++++ Exercise materials

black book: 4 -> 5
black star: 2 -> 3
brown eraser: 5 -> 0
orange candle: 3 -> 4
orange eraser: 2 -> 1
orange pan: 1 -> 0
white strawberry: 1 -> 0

++++++++
++++ Exercise materials

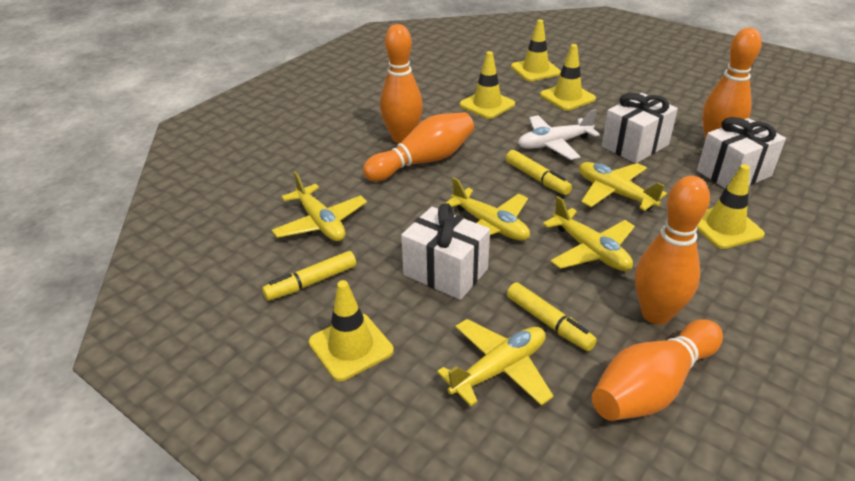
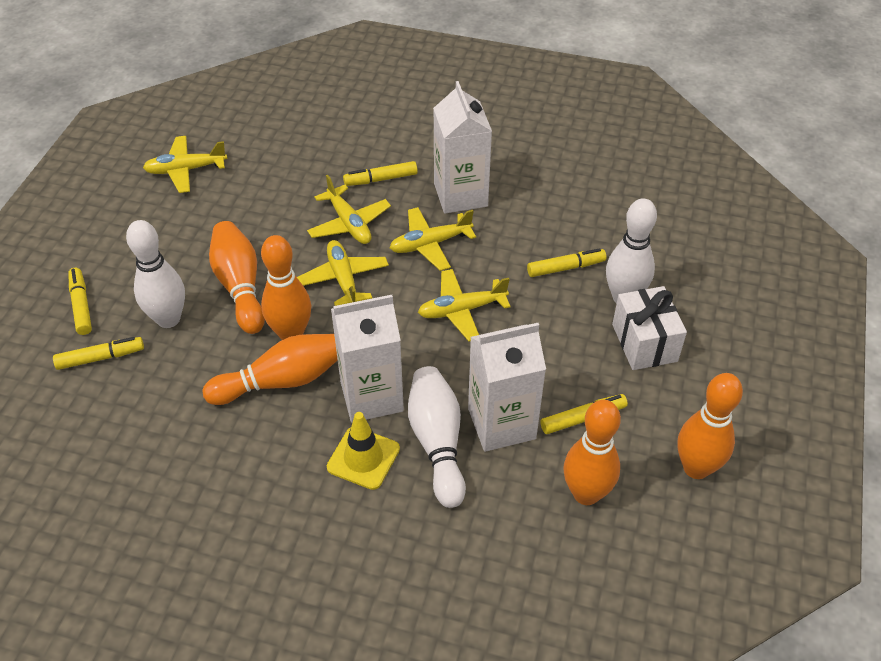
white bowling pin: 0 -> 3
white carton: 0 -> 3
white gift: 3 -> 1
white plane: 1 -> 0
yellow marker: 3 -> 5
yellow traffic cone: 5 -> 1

++++++++

Work instructions: The range runs from the line above containing "black book: 4 -> 5" to the line containing "white strawberry: 1 -> 0", inclusive. Restate those lines word for word and no others.

Solution to this task:
black book: 4 -> 5
black star: 2 -> 3
brown eraser: 5 -> 0
orange candle: 3 -> 4
orange eraser: 2 -> 1
orange pan: 1 -> 0
white strawberry: 1 -> 0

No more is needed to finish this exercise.